What the task asks
Copy each line of the records below that has "wallet" in it.

Data

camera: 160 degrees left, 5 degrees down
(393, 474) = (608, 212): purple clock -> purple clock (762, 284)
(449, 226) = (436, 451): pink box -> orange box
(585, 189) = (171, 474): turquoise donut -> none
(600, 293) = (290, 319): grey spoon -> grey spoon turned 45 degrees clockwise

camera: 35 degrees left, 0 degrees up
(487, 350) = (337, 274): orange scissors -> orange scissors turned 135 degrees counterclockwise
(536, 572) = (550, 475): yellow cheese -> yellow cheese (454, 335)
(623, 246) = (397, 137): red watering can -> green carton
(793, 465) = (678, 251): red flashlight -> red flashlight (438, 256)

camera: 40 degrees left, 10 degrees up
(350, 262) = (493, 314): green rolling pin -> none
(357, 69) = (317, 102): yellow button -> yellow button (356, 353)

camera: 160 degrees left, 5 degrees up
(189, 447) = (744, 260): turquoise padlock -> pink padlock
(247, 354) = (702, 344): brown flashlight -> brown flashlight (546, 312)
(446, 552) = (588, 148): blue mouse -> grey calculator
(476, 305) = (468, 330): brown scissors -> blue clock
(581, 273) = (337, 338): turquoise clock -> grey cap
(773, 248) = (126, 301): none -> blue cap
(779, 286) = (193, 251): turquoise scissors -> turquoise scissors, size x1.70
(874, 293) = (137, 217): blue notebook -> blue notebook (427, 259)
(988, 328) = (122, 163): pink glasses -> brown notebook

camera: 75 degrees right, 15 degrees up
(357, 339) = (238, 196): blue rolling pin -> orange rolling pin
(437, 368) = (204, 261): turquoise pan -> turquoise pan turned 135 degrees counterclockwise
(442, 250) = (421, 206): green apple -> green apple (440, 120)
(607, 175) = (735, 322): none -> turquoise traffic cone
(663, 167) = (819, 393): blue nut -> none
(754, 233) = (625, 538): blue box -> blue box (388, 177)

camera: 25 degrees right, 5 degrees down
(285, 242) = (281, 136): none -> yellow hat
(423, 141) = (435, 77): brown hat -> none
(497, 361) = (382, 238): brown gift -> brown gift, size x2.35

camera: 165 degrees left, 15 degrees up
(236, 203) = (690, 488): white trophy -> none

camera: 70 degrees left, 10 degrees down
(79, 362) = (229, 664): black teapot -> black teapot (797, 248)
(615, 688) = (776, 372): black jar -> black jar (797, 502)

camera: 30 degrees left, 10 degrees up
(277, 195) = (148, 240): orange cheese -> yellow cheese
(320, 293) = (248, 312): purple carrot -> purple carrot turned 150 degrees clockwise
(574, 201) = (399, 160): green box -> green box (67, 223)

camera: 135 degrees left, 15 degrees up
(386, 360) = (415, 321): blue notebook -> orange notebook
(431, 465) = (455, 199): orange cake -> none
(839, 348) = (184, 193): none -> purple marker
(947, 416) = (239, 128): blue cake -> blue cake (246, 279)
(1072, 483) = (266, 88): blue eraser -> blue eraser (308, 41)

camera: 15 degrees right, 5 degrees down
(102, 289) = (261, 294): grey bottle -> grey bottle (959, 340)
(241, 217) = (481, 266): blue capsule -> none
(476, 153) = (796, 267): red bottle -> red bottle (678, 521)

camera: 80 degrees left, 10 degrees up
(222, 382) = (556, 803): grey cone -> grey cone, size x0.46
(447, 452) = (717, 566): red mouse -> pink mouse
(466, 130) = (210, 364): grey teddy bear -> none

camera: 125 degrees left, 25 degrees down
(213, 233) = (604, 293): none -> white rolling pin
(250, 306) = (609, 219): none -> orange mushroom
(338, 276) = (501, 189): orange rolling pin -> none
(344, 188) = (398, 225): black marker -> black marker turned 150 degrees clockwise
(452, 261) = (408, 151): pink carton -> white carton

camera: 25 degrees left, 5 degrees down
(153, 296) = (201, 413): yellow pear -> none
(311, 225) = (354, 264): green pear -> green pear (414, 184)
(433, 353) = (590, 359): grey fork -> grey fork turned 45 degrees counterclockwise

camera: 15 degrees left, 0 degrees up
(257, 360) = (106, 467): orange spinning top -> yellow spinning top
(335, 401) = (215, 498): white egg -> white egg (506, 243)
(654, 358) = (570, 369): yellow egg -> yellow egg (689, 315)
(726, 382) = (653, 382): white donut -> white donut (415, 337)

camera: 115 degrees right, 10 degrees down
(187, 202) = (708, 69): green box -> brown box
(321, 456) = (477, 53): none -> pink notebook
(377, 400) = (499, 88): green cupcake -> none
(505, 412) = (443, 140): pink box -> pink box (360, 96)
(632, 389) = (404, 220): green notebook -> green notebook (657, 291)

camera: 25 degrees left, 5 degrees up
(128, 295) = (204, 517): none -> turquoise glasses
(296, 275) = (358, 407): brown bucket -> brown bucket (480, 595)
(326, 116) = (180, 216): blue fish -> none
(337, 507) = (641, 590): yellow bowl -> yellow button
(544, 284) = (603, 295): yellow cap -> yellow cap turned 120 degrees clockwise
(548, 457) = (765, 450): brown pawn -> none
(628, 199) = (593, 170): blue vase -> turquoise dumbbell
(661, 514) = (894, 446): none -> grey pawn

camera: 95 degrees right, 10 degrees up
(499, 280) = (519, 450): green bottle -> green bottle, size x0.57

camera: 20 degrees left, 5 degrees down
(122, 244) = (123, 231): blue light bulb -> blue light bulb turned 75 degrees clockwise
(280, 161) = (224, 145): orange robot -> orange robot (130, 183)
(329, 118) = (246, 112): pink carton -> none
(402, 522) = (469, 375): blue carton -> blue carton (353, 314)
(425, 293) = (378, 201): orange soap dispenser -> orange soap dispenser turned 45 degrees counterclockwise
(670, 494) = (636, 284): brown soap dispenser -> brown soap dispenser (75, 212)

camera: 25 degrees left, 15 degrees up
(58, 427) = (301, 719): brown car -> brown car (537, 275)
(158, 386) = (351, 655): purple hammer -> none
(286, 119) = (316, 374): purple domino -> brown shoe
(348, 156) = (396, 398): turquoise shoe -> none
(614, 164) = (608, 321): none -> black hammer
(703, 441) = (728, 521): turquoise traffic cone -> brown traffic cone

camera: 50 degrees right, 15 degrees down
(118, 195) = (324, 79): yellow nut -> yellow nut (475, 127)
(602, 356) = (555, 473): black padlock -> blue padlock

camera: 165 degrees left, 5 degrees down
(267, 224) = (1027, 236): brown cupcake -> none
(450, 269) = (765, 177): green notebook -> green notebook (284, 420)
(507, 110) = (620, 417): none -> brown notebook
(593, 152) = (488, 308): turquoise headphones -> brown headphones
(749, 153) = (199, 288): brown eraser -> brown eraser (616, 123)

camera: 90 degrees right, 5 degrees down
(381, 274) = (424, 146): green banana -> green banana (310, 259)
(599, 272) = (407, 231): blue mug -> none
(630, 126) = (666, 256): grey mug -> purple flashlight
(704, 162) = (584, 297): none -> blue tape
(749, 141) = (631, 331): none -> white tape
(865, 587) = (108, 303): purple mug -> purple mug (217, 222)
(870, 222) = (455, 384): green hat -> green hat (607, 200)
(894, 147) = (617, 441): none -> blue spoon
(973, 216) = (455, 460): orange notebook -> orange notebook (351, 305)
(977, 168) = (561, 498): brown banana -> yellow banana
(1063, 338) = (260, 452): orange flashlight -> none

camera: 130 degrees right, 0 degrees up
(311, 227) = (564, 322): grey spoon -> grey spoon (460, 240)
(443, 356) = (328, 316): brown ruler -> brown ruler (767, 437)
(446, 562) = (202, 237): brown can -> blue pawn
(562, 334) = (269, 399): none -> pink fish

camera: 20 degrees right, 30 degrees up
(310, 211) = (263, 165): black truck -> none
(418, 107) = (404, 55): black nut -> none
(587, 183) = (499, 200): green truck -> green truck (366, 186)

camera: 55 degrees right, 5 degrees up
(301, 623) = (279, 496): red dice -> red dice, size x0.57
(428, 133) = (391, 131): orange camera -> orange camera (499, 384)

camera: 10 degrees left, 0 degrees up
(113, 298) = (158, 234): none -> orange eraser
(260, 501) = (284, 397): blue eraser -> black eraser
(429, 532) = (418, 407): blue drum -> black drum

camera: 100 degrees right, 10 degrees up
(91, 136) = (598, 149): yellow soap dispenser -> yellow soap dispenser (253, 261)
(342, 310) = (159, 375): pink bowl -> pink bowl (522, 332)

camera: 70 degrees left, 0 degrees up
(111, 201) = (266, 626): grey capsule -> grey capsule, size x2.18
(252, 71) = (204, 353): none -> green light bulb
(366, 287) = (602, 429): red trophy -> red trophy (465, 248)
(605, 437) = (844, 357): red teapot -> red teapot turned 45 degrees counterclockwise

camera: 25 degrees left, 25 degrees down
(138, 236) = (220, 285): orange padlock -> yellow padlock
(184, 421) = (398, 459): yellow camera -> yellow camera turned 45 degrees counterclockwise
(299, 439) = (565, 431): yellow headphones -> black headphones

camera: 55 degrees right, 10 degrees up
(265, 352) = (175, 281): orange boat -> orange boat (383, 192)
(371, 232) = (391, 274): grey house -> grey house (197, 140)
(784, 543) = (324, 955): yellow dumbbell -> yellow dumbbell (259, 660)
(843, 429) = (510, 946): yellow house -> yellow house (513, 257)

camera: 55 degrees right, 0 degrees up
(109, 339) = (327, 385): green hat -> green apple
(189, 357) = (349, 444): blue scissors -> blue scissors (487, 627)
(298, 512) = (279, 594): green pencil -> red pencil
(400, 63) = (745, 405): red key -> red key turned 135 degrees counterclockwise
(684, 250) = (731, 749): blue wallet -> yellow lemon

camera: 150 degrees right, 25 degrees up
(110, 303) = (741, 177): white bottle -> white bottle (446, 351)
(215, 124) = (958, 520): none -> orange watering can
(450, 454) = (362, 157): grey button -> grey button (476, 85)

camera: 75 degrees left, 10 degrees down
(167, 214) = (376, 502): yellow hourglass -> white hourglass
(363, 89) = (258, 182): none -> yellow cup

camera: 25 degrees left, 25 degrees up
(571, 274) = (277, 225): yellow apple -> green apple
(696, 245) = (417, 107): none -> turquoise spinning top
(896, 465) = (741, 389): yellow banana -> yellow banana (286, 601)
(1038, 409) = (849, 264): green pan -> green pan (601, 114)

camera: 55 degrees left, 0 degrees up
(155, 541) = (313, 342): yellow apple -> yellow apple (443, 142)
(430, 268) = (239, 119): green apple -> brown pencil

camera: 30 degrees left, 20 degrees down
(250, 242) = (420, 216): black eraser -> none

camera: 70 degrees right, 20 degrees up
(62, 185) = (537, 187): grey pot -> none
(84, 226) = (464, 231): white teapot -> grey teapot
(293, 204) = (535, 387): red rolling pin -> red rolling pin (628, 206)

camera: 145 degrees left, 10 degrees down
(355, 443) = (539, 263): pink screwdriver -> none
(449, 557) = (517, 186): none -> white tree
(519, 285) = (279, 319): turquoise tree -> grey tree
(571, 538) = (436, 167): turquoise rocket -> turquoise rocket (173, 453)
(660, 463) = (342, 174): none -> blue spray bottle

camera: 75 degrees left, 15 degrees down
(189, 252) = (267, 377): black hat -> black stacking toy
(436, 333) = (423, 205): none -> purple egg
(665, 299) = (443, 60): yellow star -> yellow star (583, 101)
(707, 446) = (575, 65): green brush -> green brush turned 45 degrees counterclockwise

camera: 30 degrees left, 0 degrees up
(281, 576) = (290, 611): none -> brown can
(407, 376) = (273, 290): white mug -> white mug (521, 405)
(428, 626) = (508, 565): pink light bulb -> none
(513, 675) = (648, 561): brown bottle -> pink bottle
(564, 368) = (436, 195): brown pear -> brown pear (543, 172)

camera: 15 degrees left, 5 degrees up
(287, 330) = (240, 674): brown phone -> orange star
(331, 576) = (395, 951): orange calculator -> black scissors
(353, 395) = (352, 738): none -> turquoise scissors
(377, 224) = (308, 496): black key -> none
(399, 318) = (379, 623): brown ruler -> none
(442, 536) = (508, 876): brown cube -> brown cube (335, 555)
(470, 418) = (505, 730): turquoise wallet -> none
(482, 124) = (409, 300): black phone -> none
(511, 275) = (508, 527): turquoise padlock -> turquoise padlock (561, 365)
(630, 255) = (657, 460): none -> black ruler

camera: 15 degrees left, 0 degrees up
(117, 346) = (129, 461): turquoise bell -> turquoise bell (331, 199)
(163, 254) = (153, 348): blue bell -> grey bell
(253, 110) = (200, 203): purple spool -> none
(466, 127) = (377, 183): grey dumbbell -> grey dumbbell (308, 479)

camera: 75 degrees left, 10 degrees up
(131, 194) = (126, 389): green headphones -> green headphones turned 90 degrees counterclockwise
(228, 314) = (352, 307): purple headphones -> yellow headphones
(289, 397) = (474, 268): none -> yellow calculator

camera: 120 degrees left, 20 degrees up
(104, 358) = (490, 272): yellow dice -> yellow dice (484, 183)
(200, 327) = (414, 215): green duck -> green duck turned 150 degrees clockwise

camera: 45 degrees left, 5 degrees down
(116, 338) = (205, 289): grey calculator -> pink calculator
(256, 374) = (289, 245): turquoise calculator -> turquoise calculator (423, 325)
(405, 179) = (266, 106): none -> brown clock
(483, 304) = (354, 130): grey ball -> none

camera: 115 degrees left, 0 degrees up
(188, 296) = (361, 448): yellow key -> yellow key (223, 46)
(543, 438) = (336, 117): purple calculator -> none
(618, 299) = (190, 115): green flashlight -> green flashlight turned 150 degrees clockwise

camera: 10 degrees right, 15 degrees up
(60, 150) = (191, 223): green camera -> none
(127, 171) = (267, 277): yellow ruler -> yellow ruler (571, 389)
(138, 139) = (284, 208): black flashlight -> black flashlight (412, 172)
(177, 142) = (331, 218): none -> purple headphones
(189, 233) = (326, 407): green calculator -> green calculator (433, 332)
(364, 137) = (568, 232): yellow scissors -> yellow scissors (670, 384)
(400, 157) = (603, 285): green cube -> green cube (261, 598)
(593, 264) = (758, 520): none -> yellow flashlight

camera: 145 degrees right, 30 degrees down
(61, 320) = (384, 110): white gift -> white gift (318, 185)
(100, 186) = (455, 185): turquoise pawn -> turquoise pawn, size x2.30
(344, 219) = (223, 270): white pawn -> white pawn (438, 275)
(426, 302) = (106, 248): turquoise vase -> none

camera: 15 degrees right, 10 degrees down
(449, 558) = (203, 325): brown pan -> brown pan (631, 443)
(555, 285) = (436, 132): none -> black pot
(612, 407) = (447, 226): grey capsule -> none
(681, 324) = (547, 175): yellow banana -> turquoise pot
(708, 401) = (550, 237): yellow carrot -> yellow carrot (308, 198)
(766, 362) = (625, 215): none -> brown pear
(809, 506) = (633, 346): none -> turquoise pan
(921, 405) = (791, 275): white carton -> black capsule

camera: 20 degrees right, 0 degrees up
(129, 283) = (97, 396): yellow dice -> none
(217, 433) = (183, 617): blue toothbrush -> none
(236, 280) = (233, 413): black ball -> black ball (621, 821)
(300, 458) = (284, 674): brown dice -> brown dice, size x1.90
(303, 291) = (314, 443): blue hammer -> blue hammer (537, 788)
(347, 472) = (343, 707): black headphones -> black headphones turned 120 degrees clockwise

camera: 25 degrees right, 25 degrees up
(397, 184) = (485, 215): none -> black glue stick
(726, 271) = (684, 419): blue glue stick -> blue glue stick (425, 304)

Task response
(684, 250) = (731, 749): blue wallet -> yellow lemon
(470, 418) = (505, 730): turquoise wallet -> none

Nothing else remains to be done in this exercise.